▶ **TASK**: Go to the line holding "BT1: 4.5V (plus" in the entries below and write out exactly every line down to and including the line holding "Q1: NMOS AO3400".

__________________________________________________

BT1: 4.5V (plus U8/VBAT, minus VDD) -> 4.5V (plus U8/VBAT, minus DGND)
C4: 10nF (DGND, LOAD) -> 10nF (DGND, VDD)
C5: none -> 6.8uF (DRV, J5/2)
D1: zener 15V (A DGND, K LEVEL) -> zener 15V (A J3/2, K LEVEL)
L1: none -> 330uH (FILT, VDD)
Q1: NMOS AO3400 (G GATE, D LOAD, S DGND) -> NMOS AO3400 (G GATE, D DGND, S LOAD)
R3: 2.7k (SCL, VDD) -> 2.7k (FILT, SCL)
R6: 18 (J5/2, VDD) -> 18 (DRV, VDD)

__________________________________________________

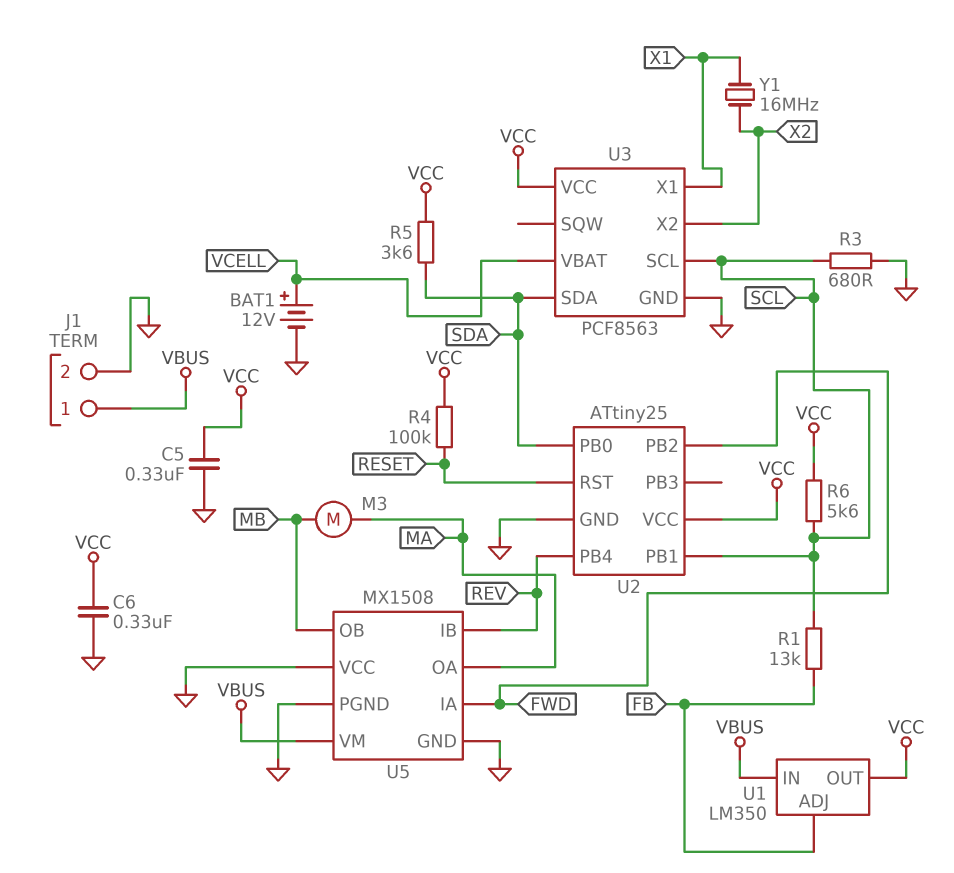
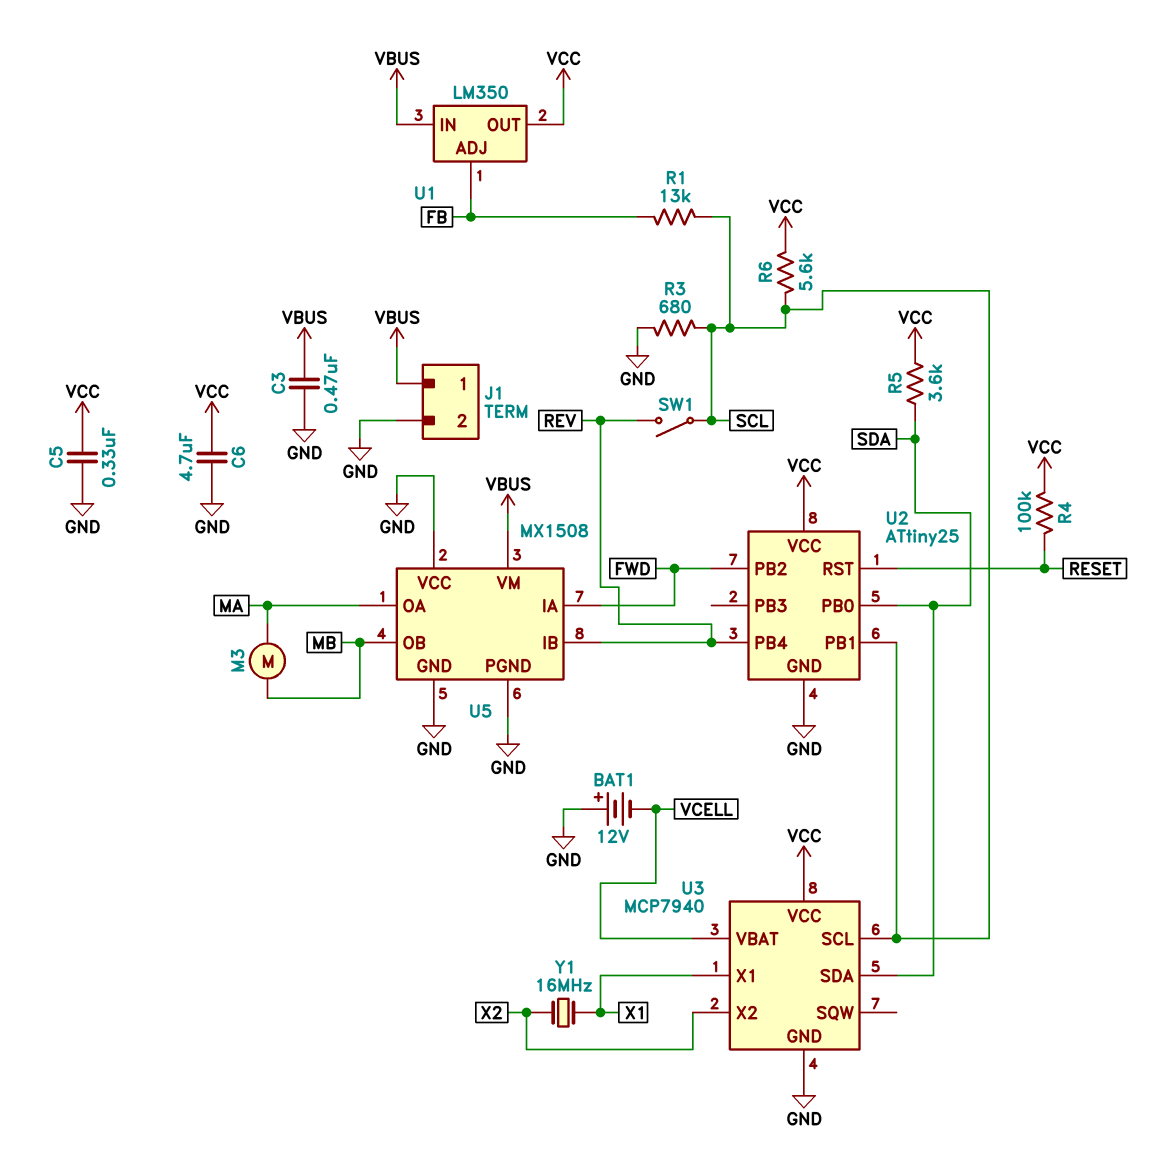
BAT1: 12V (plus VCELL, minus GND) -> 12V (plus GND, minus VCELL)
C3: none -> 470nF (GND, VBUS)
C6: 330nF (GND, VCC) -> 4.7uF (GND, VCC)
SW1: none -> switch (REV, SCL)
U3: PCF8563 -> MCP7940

__________________________________________________

▶ **RESULT FOR THIS EXERCISE**:
BT1: 4.5V (plus U8/VBAT, minus VDD) -> 4.5V (plus U8/VBAT, minus DGND)
C4: 10nF (DGND, LOAD) -> 10nF (DGND, VDD)
C5: none -> 6.8uF (DRV, J5/2)
D1: zener 15V (A DGND, K LEVEL) -> zener 15V (A J3/2, K LEVEL)
L1: none -> 330uH (FILT, VDD)
Q1: NMOS AO3400 (G GATE, D LOAD, S DGND) -> NMOS AO3400 (G GATE, D DGND, S LOAD)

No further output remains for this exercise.